ACTIVITY
Excluding any images, copy all of the lines below precisely as written.

INFORMATION PROVIDED
╭──
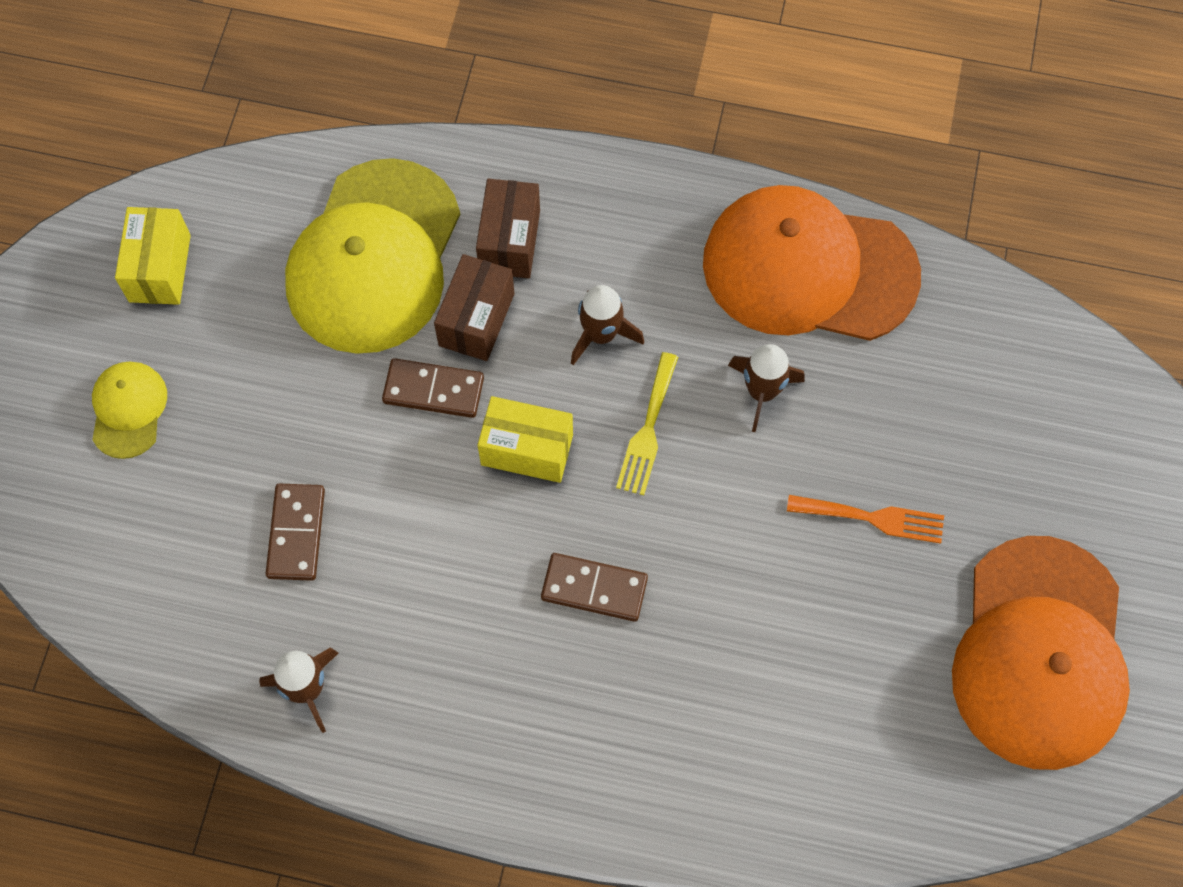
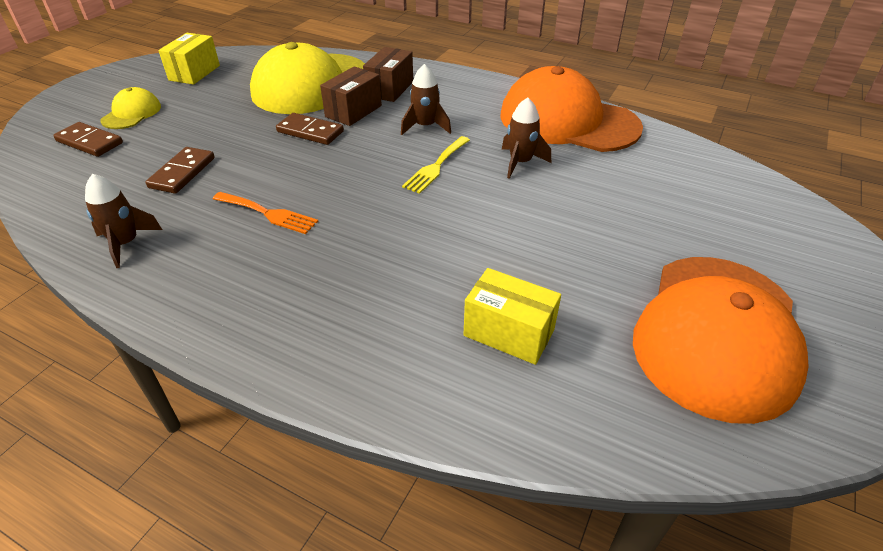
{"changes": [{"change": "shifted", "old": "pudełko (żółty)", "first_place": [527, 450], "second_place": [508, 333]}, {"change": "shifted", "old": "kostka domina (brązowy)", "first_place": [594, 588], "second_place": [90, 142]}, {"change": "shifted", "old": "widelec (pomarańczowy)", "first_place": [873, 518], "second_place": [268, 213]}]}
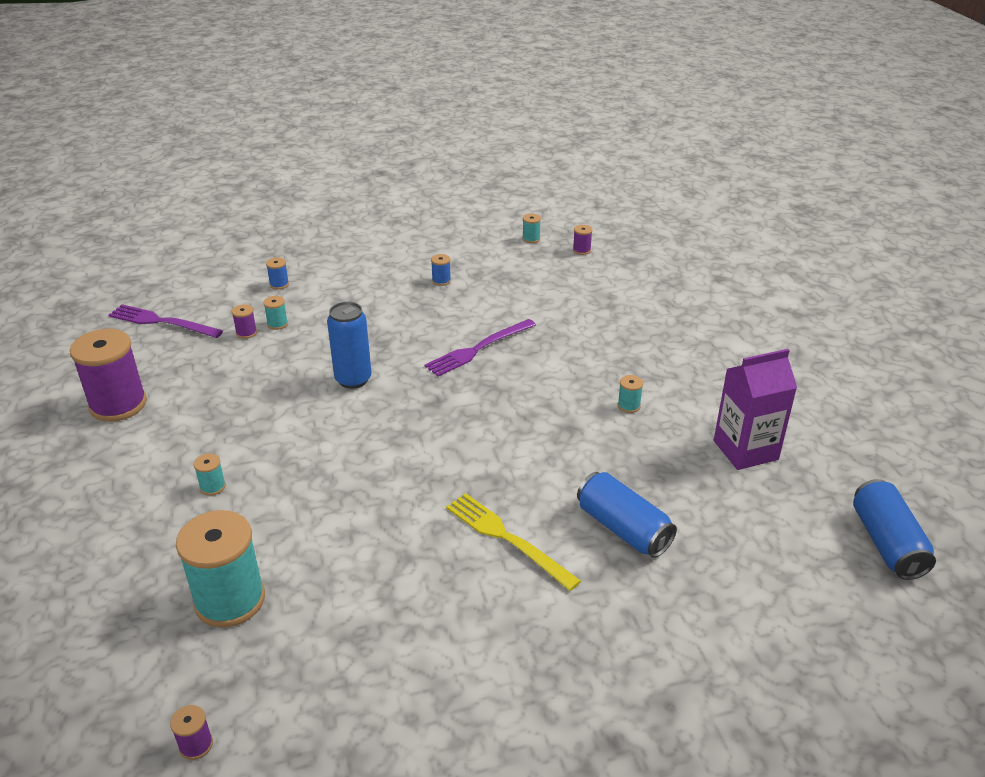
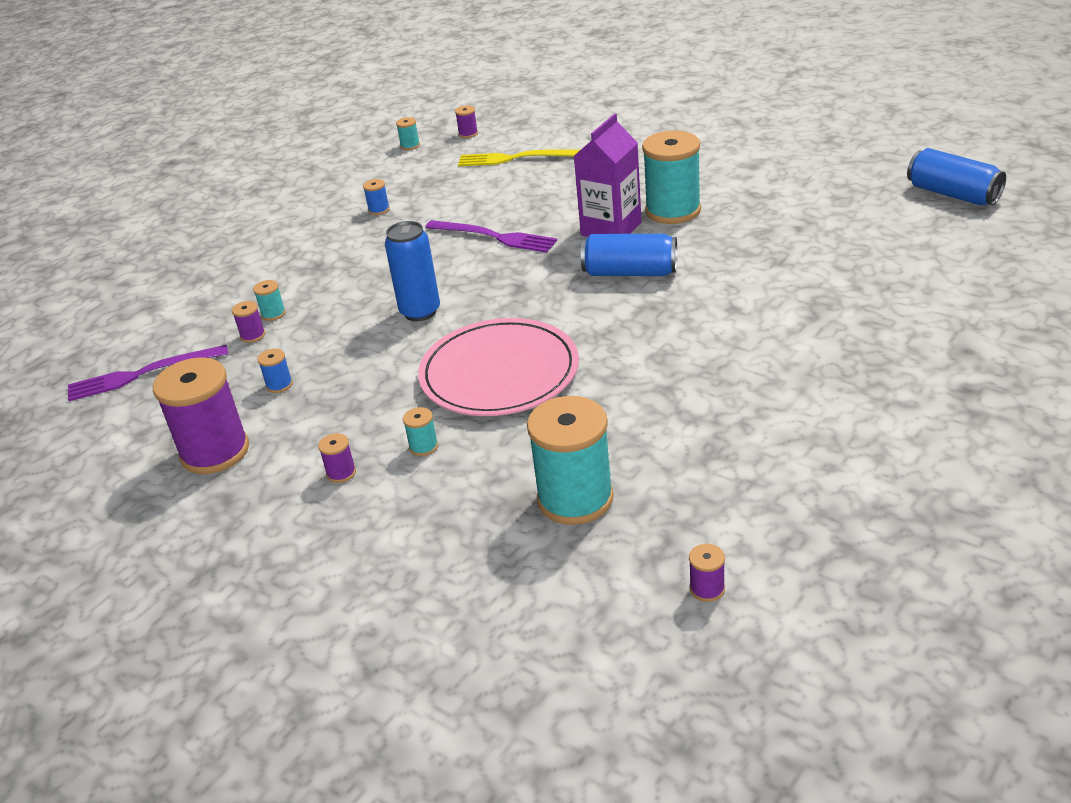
{"changes": [{"change": "shifted", "old": "szpulka (niebieski)", "first_place": [279, 284], "second_place": [279, 385]}, {"change": "rotated", "old": "widelec (fioletowy)", "first_place": [478, 349], "second_place": [494, 237], "degrees": -75}, {"change": "shifted", "old": "widelec (żółty)", "first_place": [507, 538], "second_place": [516, 158]}, {"change": "shifted", "old": "puszka (niebieski)", "first_place": [623, 528], "second_place": [630, 272]}, {"change": "scaled", "old": "szpulka (turkusowy)", "first_place": [628, 406], "second_place": [673, 211], "factor": 2.41}, {"change": "shifted", "old": "karton mleka (fioletowy)", "first_place": [745, 450], "second_place": [611, 229]}, {"change": "new", "new": "szpulka (fioletowy)", "second_place": [341, 473]}, {"change": "new", "new": "talerz (różowy)", "second_place": [499, 373]}]}
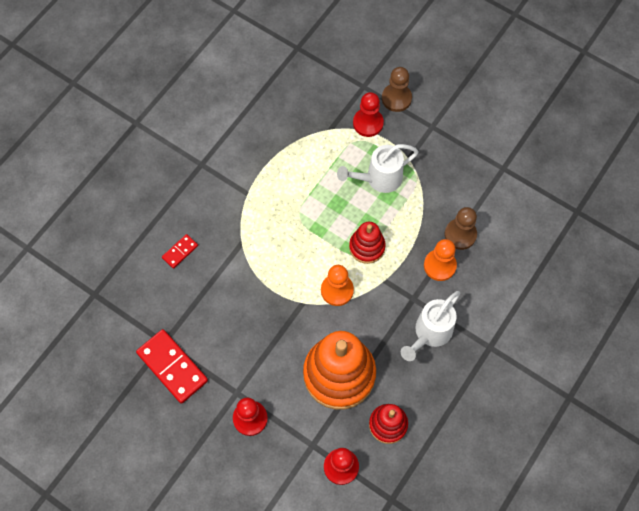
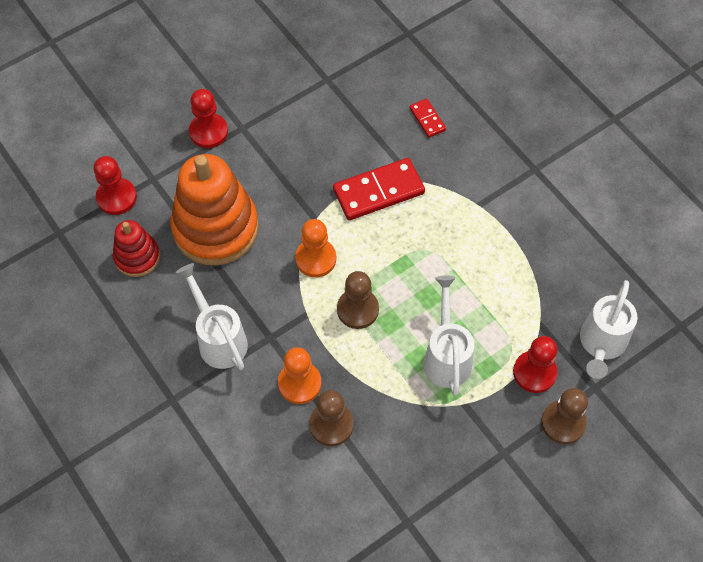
{"changes": [{"change": "shifted", "old": "kostka domina (czerwony)", "first_place": [172, 367], "second_place": [378, 191]}, {"change": "swapped", "old": "zabawka nakładanka (czerwony)", "new": "pionek (brązowy)", "first_place": [367, 247], "second_place": [357, 309]}, {"change": "new", "new": "konewka (biały)", "second_place": [601, 344]}]}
╰──
TASK OUTPUT
{"changes": [{"change": "shifted", "old": "pudełko (żółty)", "first_place": [527, 450], "second_place": [508, 333]}, {"change": "shifted", "old": "kostka domina (brązowy)", "first_place": [594, 588], "second_place": [90, 142]}, {"change": "shifted", "old": "widelec (pomarańczowy)", "first_place": [873, 518], "second_place": [268, 213]}]}
{"changes": [{"change": "shifted", "old": "szpulka (niebieski)", "first_place": [279, 284], "second_place": [279, 385]}, {"change": "rotated", "old": "widelec (fioletowy)", "first_place": [478, 349], "second_place": [494, 237], "degrees": -75}, {"change": "shifted", "old": "widelec (żółty)", "first_place": [507, 538], "second_place": [516, 158]}, {"change": "shifted", "old": "puszka (niebieski)", "first_place": [623, 528], "second_place": [630, 272]}, {"change": "scaled", "old": "szpulka (turkusowy)", "first_place": [628, 406], "second_place": [673, 211], "factor": 2.41}, {"change": "shifted", "old": "karton mleka (fioletowy)", "first_place": [745, 450], "second_place": [611, 229]}, {"change": "new", "new": "szpulka (fioletowy)", "second_place": [341, 473]}, {"change": "new", "new": "talerz (różowy)", "second_place": [499, 373]}]}
{"changes": [{"change": "shifted", "old": "kostka domina (czerwony)", "first_place": [172, 367], "second_place": [378, 191]}, {"change": "swapped", "old": "zabawka nakładanka (czerwony)", "new": "pionek (brązowy)", "first_place": [367, 247], "second_place": [357, 309]}, {"change": "new", "new": "konewka (biały)", "second_place": [601, 344]}]}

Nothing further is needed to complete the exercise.